__How to complete this task__.
The required output consists solely of the lines from the top of the listing through the line containing "camera: 135 degrees left, 5 degrees up", transcribed exactly.

**********

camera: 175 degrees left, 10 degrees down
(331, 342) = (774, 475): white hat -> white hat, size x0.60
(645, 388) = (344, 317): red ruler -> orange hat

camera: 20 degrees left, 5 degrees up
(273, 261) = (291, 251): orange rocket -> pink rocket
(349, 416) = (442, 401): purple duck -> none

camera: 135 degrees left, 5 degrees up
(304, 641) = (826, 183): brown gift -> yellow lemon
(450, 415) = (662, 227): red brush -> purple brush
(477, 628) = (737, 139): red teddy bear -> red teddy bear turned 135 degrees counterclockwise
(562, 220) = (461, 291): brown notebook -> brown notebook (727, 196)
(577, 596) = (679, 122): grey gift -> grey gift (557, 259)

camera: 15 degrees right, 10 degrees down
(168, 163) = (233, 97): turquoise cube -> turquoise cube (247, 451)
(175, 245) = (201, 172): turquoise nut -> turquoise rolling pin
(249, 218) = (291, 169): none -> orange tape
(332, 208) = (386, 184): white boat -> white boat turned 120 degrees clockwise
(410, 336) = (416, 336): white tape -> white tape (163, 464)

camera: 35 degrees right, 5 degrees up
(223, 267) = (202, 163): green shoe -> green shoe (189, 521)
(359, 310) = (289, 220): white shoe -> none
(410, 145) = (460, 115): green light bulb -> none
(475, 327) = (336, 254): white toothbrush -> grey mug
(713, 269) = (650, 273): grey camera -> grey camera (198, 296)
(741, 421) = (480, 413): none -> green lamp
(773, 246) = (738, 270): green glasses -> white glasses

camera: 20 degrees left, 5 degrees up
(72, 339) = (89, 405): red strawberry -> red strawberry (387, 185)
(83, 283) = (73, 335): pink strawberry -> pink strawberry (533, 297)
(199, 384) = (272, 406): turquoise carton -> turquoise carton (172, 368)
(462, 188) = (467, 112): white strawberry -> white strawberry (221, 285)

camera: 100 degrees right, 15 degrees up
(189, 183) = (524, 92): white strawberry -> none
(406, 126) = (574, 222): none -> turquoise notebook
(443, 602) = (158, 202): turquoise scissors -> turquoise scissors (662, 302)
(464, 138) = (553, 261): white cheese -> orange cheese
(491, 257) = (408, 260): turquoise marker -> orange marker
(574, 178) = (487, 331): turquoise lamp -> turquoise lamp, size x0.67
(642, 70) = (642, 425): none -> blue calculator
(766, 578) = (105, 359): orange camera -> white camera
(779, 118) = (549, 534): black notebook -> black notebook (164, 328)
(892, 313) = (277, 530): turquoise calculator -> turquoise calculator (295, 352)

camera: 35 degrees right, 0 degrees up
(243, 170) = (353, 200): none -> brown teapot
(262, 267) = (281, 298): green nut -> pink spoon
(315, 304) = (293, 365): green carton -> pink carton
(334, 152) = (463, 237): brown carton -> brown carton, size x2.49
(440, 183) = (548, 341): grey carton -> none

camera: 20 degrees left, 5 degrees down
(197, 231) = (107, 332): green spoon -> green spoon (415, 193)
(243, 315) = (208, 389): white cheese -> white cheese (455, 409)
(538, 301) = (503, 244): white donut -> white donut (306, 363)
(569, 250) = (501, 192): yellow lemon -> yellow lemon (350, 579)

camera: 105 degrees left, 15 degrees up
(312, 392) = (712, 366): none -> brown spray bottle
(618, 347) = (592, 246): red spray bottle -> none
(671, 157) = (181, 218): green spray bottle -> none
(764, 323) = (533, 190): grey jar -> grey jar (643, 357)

**********

__Exercise output__.
camera: 175 degrees left, 10 degrees down
(331, 342) = (774, 475): white hat -> white hat, size x0.60
(645, 388) = (344, 317): red ruler -> orange hat

camera: 20 degrees left, 5 degrees up
(273, 261) = (291, 251): orange rocket -> pink rocket
(349, 416) = (442, 401): purple duck -> none

camera: 135 degrees left, 5 degrees up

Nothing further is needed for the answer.